=== Exercise brief ===
The full set of entries below should be transcribed exactly.

Spatial object tracking data:

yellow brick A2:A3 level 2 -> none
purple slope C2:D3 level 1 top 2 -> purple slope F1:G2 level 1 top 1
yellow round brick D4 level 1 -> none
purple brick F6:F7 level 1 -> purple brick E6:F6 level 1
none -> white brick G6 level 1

=== Result ===
yellow brick A2:A3 level 2 -> none
purple slope C2:D3 level 1 top 2 -> purple slope F1:G2 level 1 top 1
yellow round brick D4 level 1 -> none
purple brick F6:F7 level 1 -> purple brick E6:F6 level 1
none -> white brick G6 level 1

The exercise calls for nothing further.